§ Exercise requirements:
The word "none" may appear in some lines of the data; copy every such line.

§ Source data:
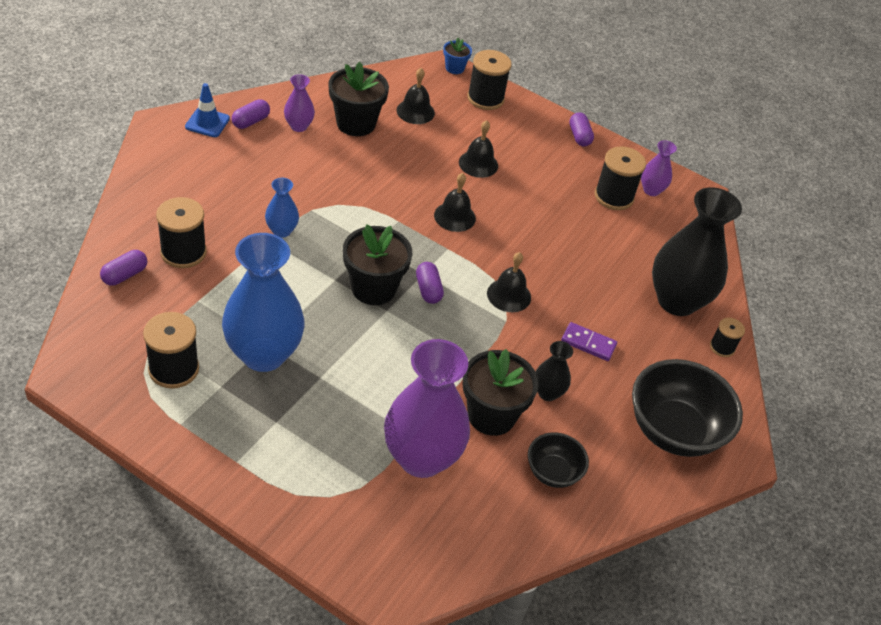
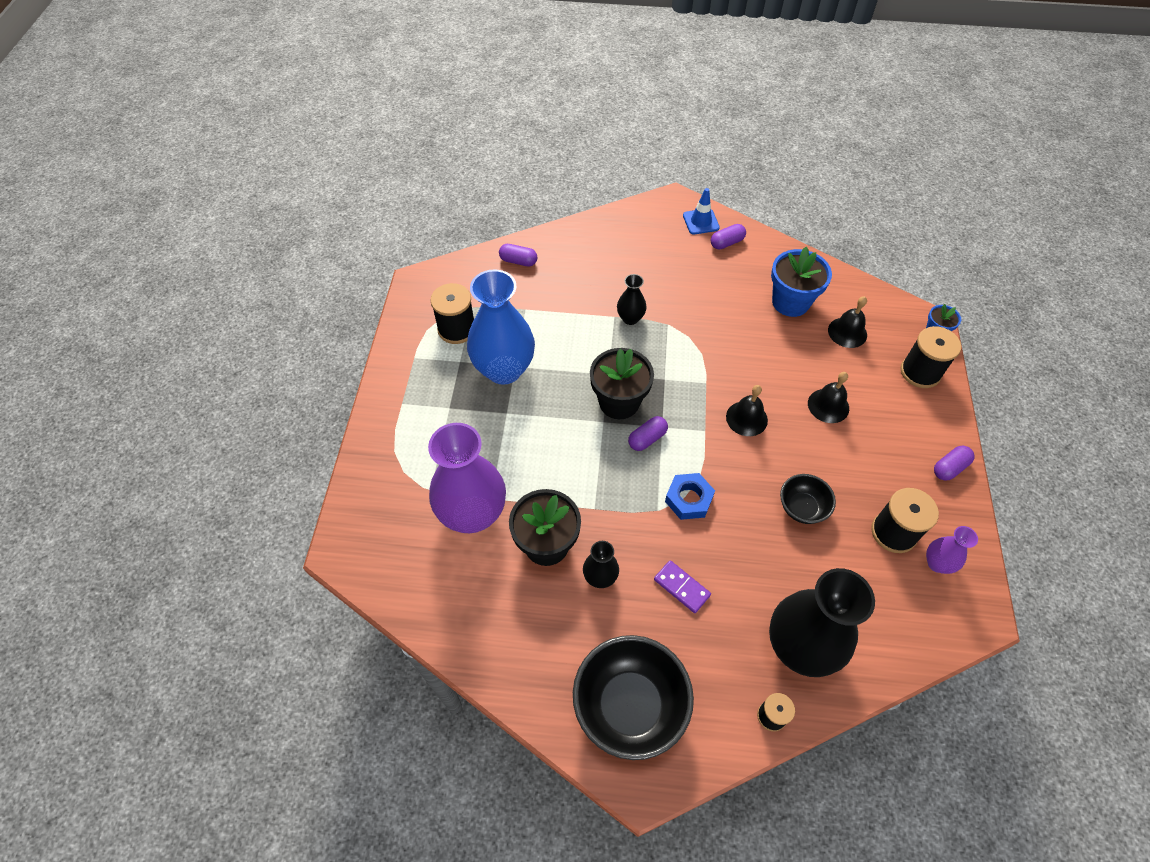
camera: 70 degrees right, 10 degrees up
black spool [156,197,207,268] -> none
purple capsule [231,99,270,129] -> purple capsule turned 45 degrees counterclockwise [711,224,746,249]
blue vase [265,178,299,238] -> black vase [617,274,647,325]
purple vase [284,74,315,132] -> none
black flower pot [328,62,389,136] -> blue flower pot [771,247,832,317]
black bell [487,252,531,312] -> blue nut [665,473,715,520]
black bowl [528,432,589,488] -> black bowl moved to [780,474,836,524]
purple domino [561,322,617,361] -> purple domino turned 45 degrees counterclockwise [654,560,711,613]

§ Response:
black spool [156,197,207,268] -> none
purple vase [284,74,315,132] -> none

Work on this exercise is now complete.